◆ ACTION ITEM ◆
A faithful copy of all the data is the goal; omit the pictures.
::: RECORDS FOR THE EXERCISE
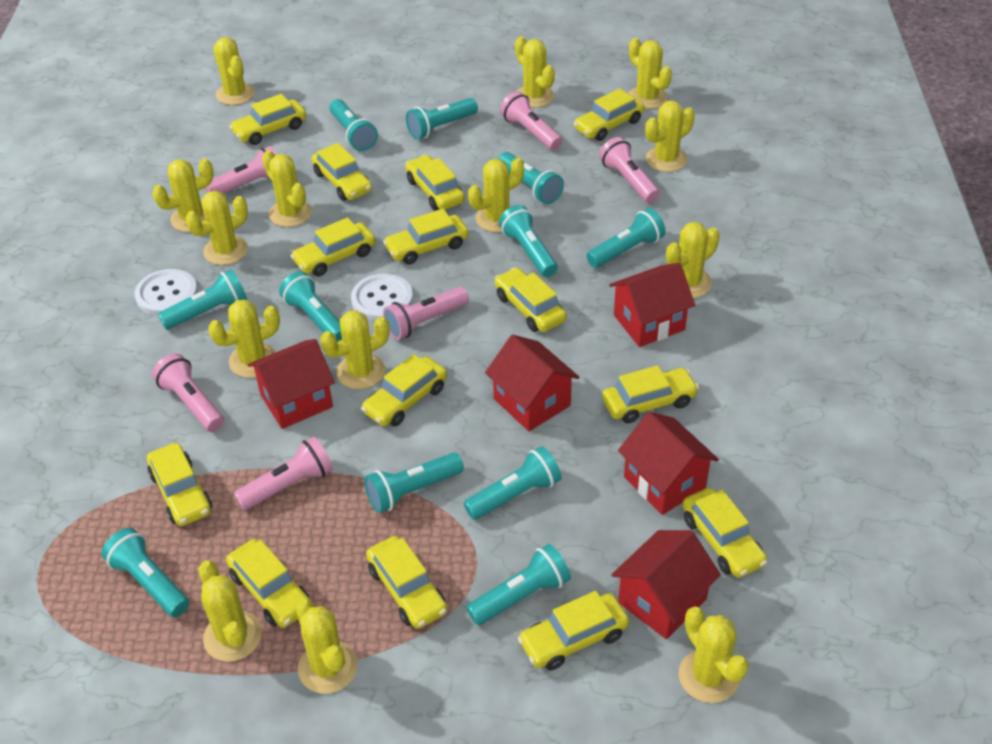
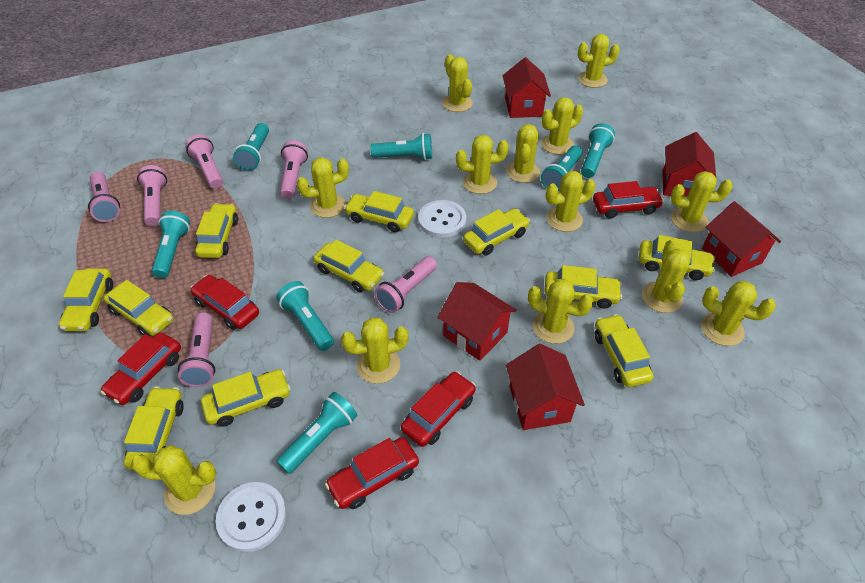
red car: 0 -> 5
turquoise flashlight: 11 -> 7
yellow cactus: 14 -> 13
yellow car: 14 -> 11

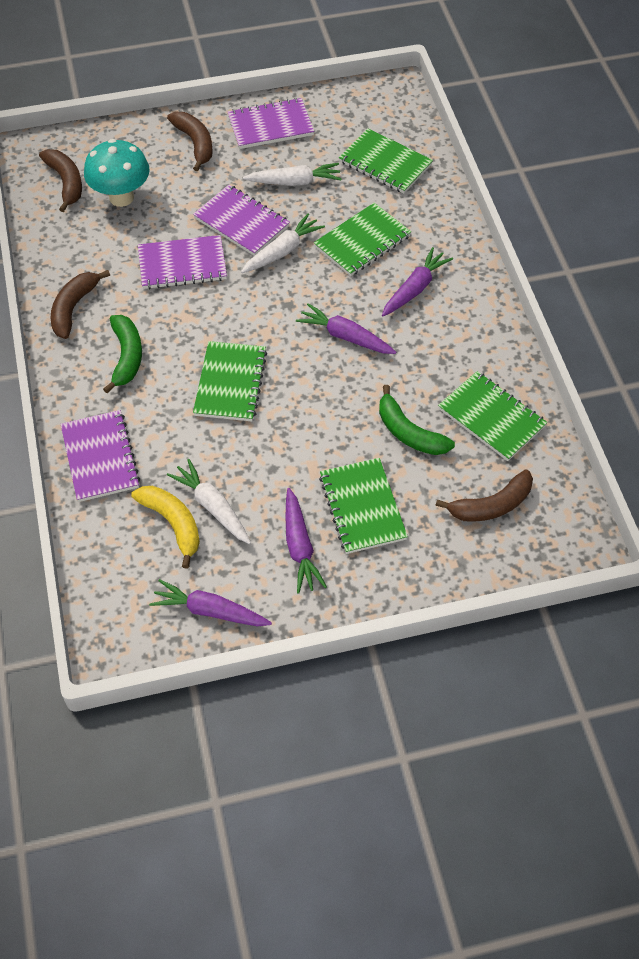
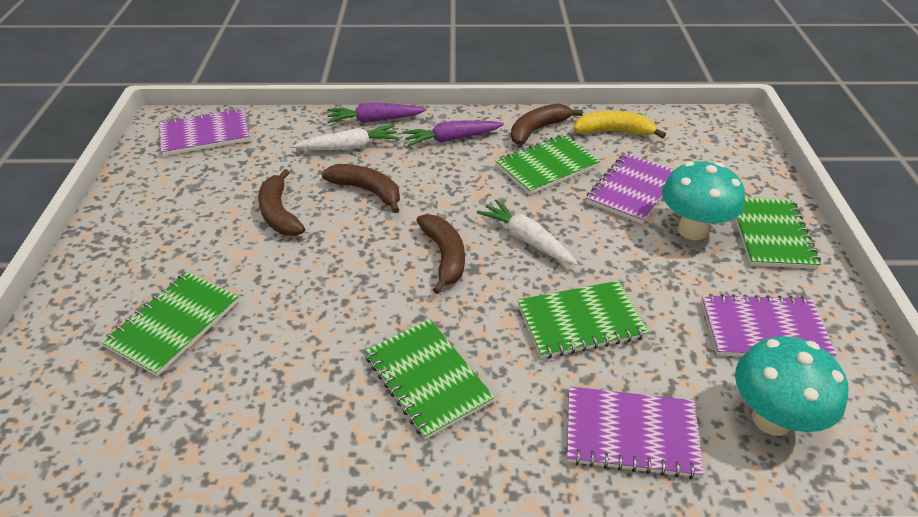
green banana: 2 -> 0
purple carrot: 4 -> 2
turquoise mushroom: 1 -> 2
white carrot: 3 -> 2

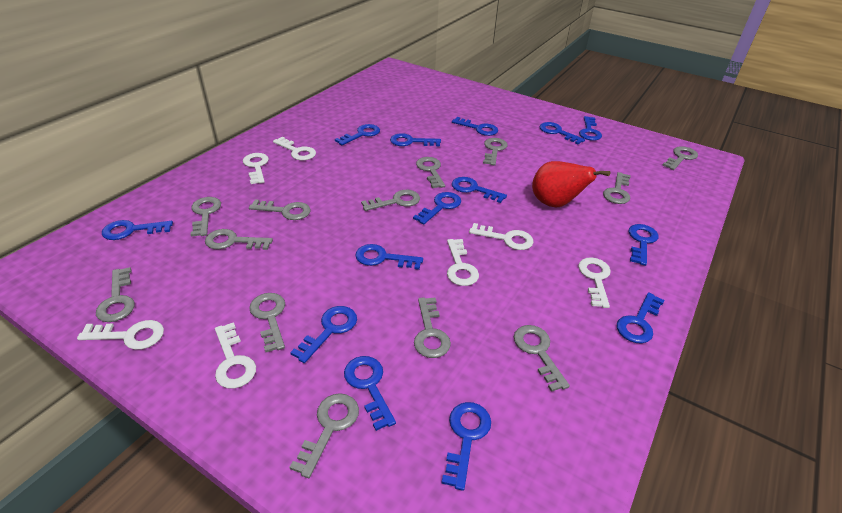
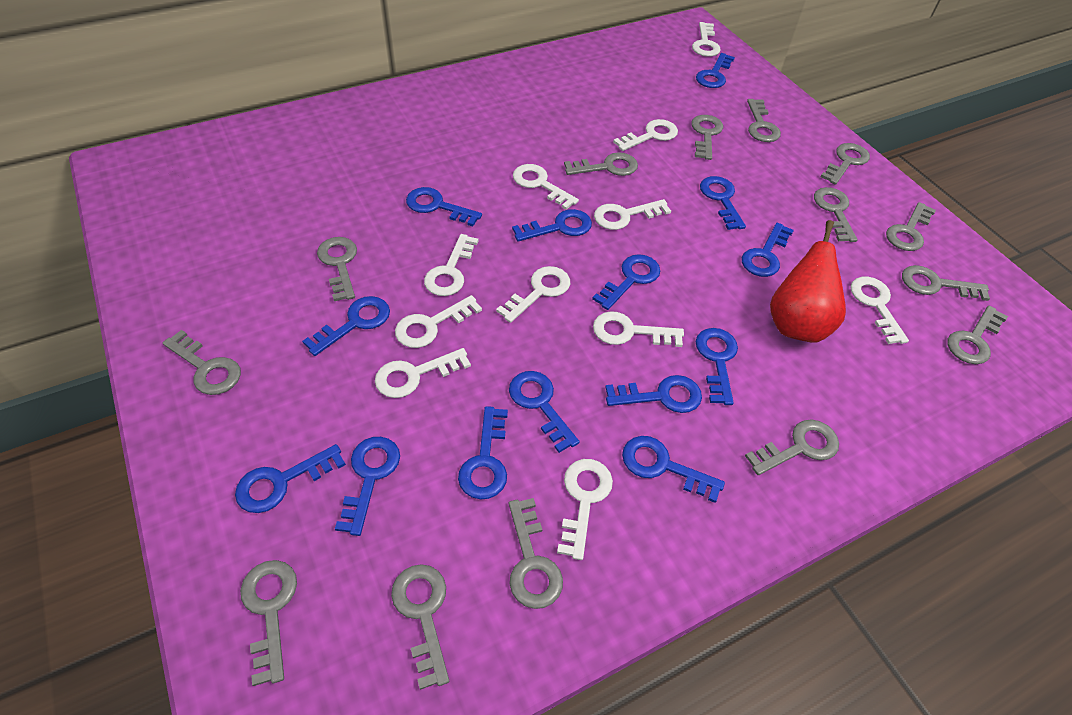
grey key: 13 -> 14
white key: 7 -> 11

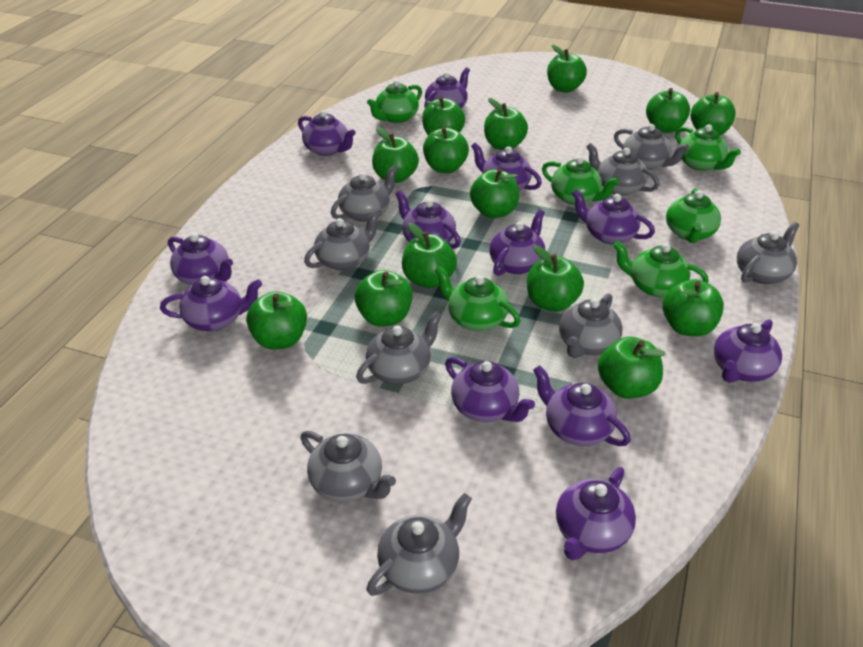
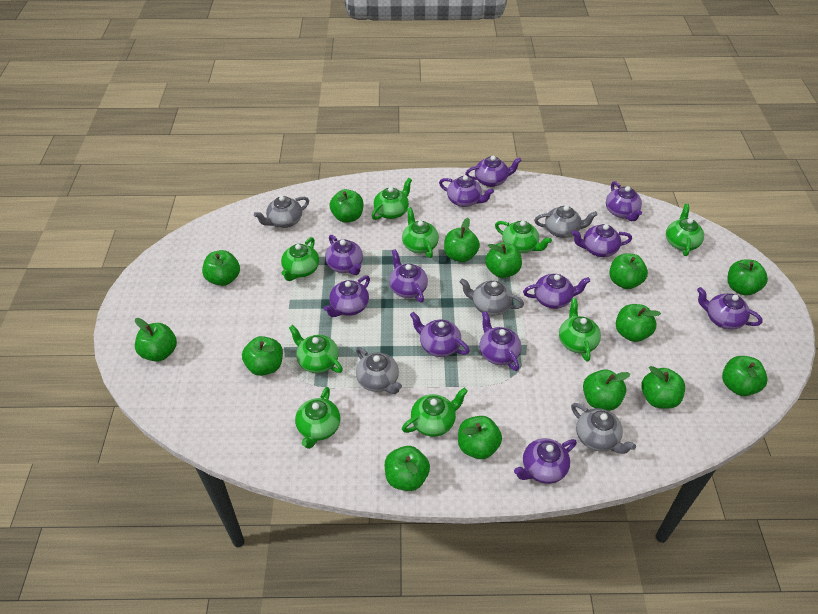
green teapot: 6 -> 9
grey teapot: 9 -> 5

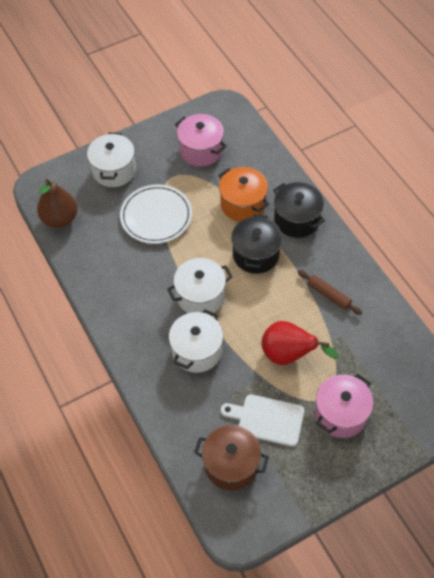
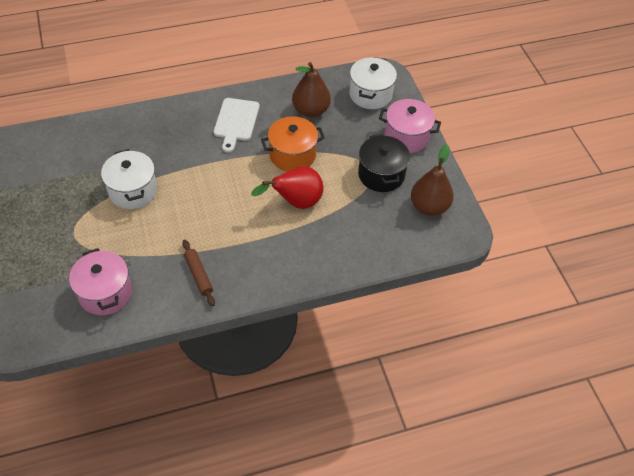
black pot: 2 -> 1
brown pear: 1 -> 2
brown pot: 1 -> 0
white plate: 1 -> 0
white pot: 3 -> 2

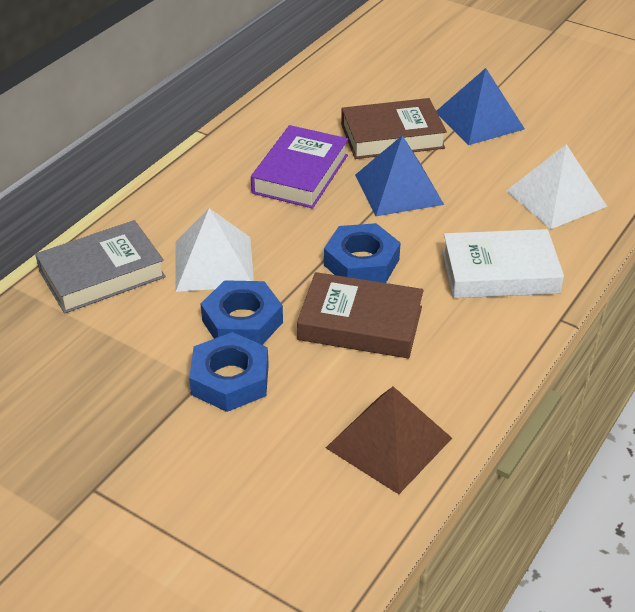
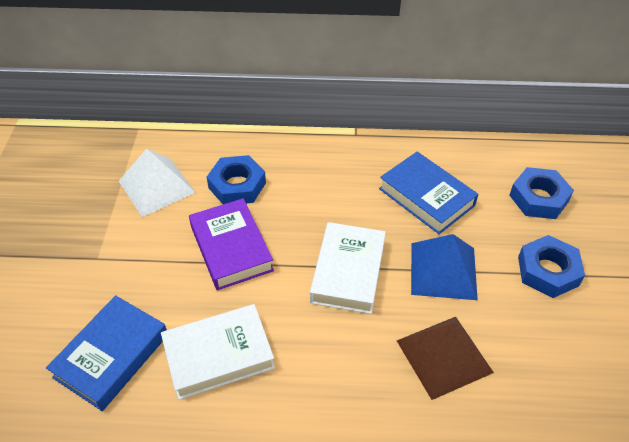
blue book: 0 -> 2
blue pyramid: 2 -> 1
brown book: 2 -> 0
grey book: 1 -> 0
white book: 1 -> 2
white pyramid: 2 -> 1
::::::
◆ ANSWER BELOW ◆
red car: 0 -> 5
turquoise flashlight: 11 -> 7
yellow cactus: 14 -> 13
yellow car: 14 -> 11

green banana: 2 -> 0
purple carrot: 4 -> 2
turquoise mushroom: 1 -> 2
white carrot: 3 -> 2

grey key: 13 -> 14
white key: 7 -> 11

green teapot: 6 -> 9
grey teapot: 9 -> 5

black pot: 2 -> 1
brown pear: 1 -> 2
brown pot: 1 -> 0
white plate: 1 -> 0
white pot: 3 -> 2

blue book: 0 -> 2
blue pyramid: 2 -> 1
brown book: 2 -> 0
grey book: 1 -> 0
white book: 1 -> 2
white pyramid: 2 -> 1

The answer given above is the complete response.